** Problem statement **
All lines of the records below that contain the word "brown" must be listed.

** Records for the exercise **

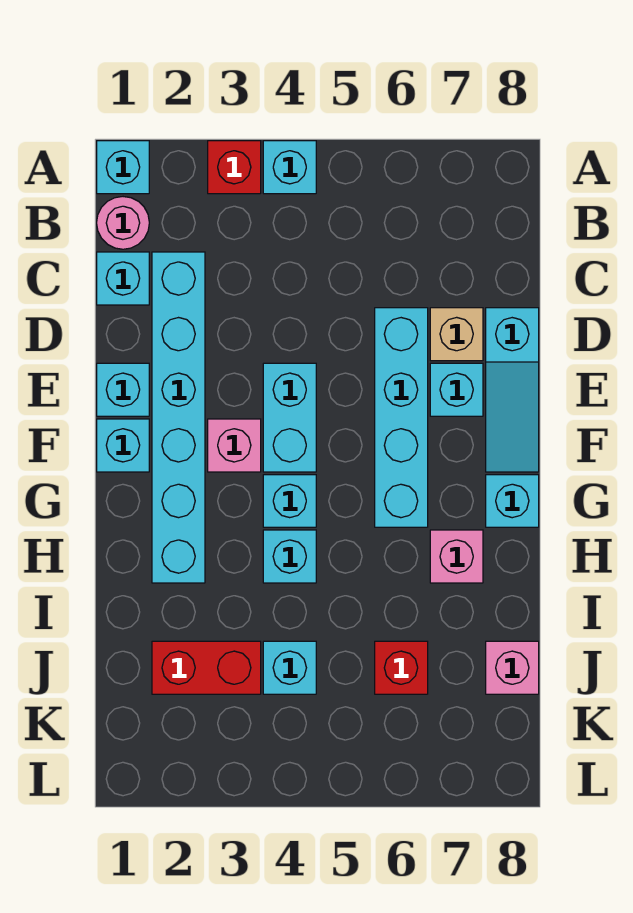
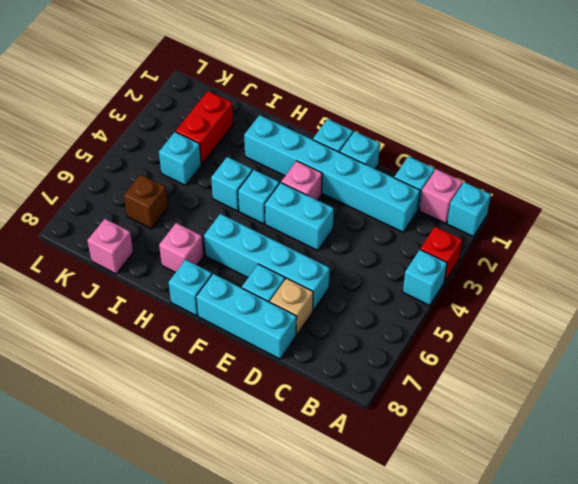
pink round brick B1 level 1 -> pink brick B1 level 1
cyan slope D8:F8 level 1 top D -> cyan brick D8:F8 level 1
red brick J6 level 1 -> brown brick J6 level 1

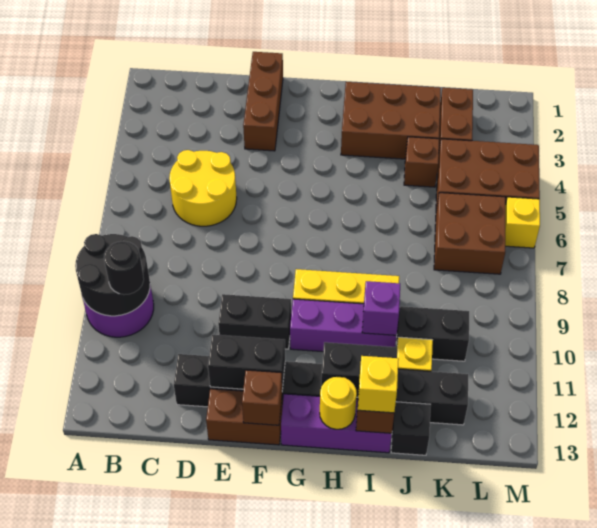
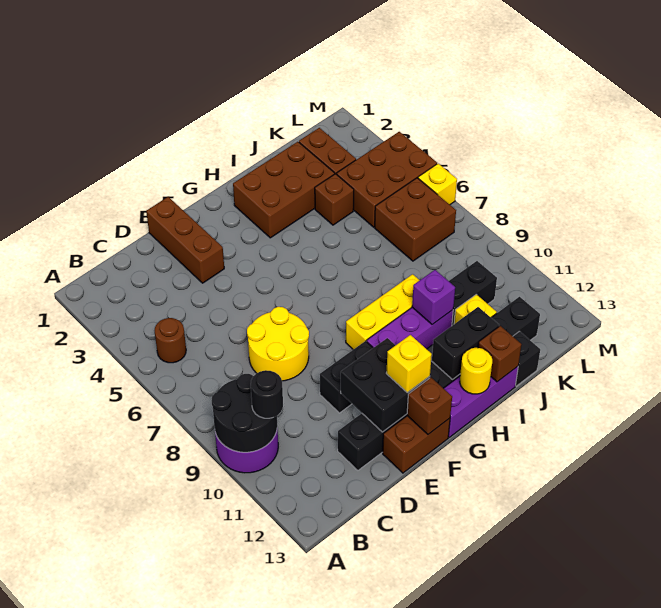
none -> brown round brick B5 level 1
yellow round brick C5:D6 level 1 -> yellow round brick D7:E8 level 1
black brick E12:F12 level 2 -> black brick E11:F12 level 2
yellow brick I13 level 3 -> yellow brick F12 level 3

** Task solution **
red brick J6 level 1 -> brown brick J6 level 1
none -> brown round brick B5 level 1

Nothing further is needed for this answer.